**WHAT IS REQUIRED**:
In the records that follow, the lines from the one containing "The second view lost the dental" to the one containing "The duck in", inclusive, are to be given again exactly.

:: SOURCE MATERIAL ::

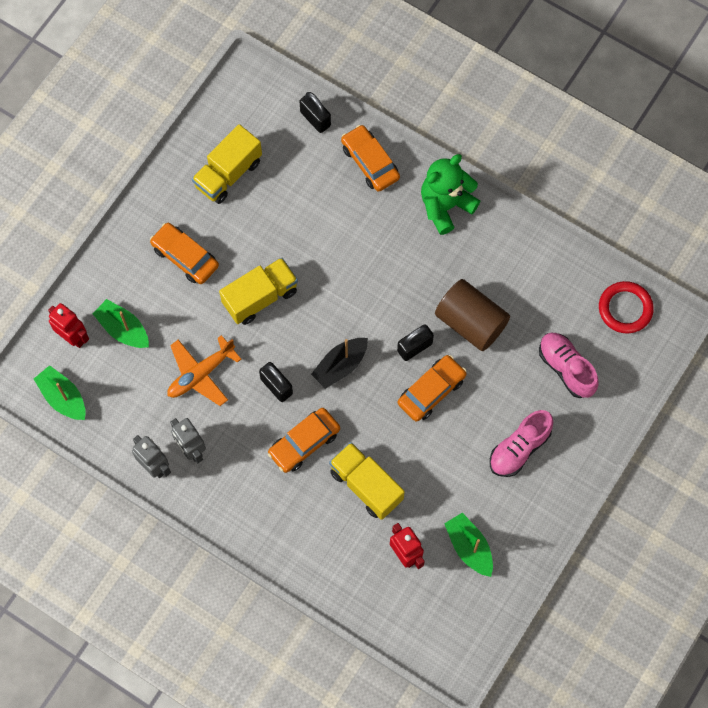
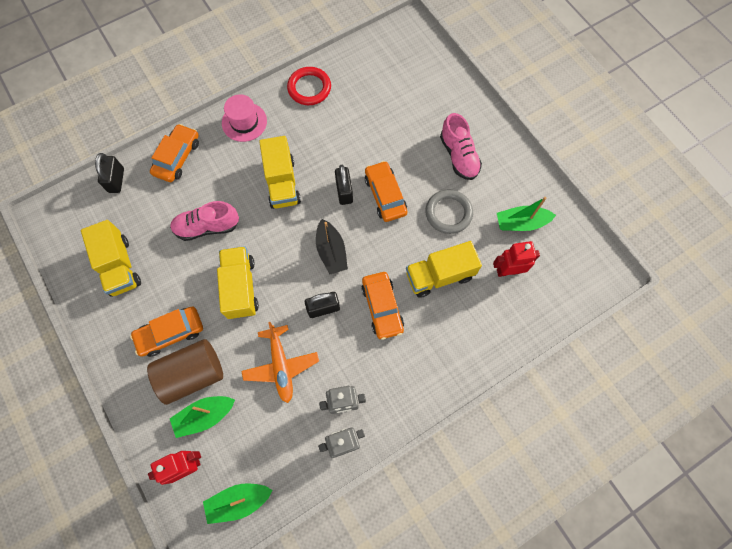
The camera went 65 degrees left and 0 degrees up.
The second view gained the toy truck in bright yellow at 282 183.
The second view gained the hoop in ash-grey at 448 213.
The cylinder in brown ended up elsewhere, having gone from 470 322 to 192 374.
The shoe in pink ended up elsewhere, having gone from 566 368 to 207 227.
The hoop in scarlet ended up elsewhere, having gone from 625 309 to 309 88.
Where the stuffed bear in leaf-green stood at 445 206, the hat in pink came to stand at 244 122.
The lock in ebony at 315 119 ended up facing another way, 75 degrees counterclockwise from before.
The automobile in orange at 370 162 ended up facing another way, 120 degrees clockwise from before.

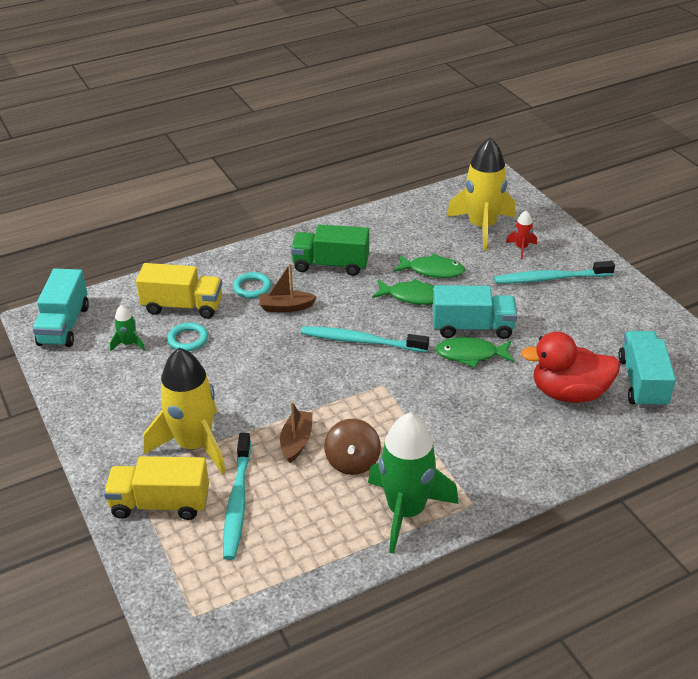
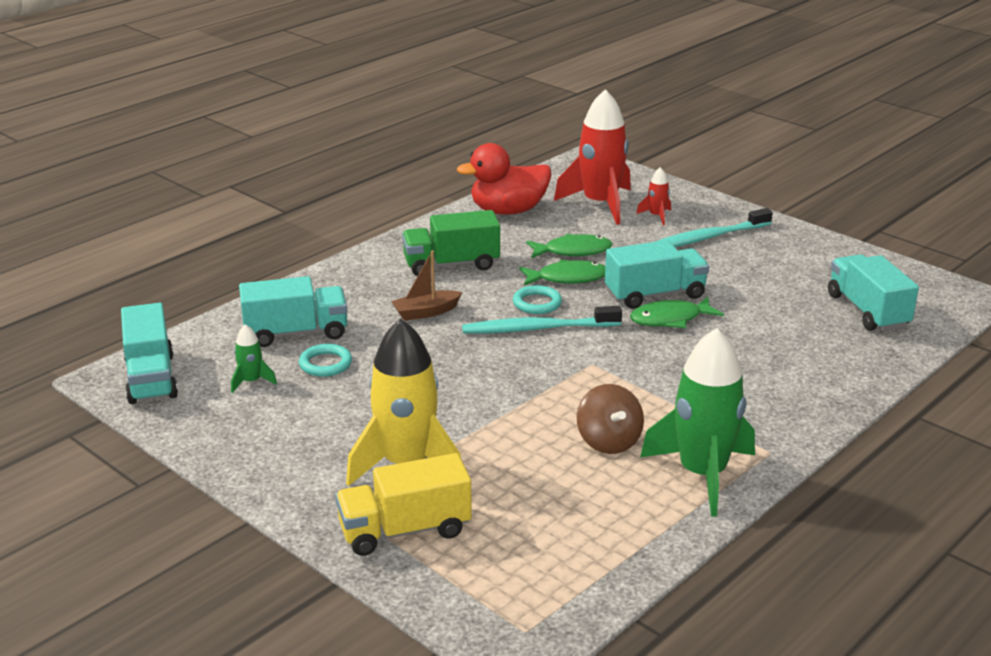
The camera went 20 degrees left and 10 degrees down.
The second view lost the dental brush in teal at 237 502.
The second view lost the sailboat in brown at 296 441.
The hoop in teal ended up elsewhere, having gone from 252 288 to 537 303.
The duck in scarlet ended up elsewhere, having gone from 569 393 to 508 211.
What was the toy truck in bright yellow at 182 306 turned into the toy truck in teal at 296 333.
What was the toy rocket in bright yellow at 482 227 turned into the toy rocket in scarlet at 600 204.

:::

**REPLY**:
The second view lost the dental brush in teal at 237 502.
The second view lost the sailboat in brown at 296 441.
The hoop in teal ended up elsewhere, having gone from 252 288 to 537 303.
The duck in scarlet ended up elsewhere, having gone from 569 393 to 508 211.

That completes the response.